··· DATASET EXTRACT
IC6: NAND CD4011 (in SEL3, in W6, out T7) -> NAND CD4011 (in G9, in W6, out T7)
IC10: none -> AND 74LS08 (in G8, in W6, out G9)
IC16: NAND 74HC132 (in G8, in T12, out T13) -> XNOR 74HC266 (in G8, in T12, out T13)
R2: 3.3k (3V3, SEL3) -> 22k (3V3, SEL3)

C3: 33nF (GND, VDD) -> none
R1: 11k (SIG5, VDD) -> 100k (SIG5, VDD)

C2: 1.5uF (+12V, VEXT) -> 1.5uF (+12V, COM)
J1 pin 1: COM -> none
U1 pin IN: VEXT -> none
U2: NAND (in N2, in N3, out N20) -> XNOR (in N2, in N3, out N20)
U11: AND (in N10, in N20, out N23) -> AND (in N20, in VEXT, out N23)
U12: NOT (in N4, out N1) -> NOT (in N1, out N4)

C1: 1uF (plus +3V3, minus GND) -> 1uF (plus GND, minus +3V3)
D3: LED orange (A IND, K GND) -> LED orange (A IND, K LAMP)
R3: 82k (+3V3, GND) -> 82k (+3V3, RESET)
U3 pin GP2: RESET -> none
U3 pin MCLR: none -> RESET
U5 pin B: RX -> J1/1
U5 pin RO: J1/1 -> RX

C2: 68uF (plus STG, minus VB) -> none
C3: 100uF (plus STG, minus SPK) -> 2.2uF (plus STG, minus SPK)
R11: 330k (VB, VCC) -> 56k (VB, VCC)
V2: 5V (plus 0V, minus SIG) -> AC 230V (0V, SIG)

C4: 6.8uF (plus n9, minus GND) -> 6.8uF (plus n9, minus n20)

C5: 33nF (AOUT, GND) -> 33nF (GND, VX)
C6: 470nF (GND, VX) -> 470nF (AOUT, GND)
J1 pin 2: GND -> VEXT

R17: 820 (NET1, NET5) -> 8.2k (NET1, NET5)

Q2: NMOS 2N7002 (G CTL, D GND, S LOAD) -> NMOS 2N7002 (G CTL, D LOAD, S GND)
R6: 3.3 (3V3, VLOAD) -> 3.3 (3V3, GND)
······
EXERCISE REQUIREMENTS: Copy, please, every line from the start of the entries down to the line that holds "U2: NAND (in", with both of those lines included and no others.

RESPONSE BELOW:
IC6: NAND CD4011 (in SEL3, in W6, out T7) -> NAND CD4011 (in G9, in W6, out T7)
IC10: none -> AND 74LS08 (in G8, in W6, out G9)
IC16: NAND 74HC132 (in G8, in T12, out T13) -> XNOR 74HC266 (in G8, in T12, out T13)
R2: 3.3k (3V3, SEL3) -> 22k (3V3, SEL3)

C3: 33nF (GND, VDD) -> none
R1: 11k (SIG5, VDD) -> 100k (SIG5, VDD)

C2: 1.5uF (+12V, VEXT) -> 1.5uF (+12V, COM)
J1 pin 1: COM -> none
U1 pin IN: VEXT -> none
U2: NAND (in N2, in N3, out N20) -> XNOR (in N2, in N3, out N20)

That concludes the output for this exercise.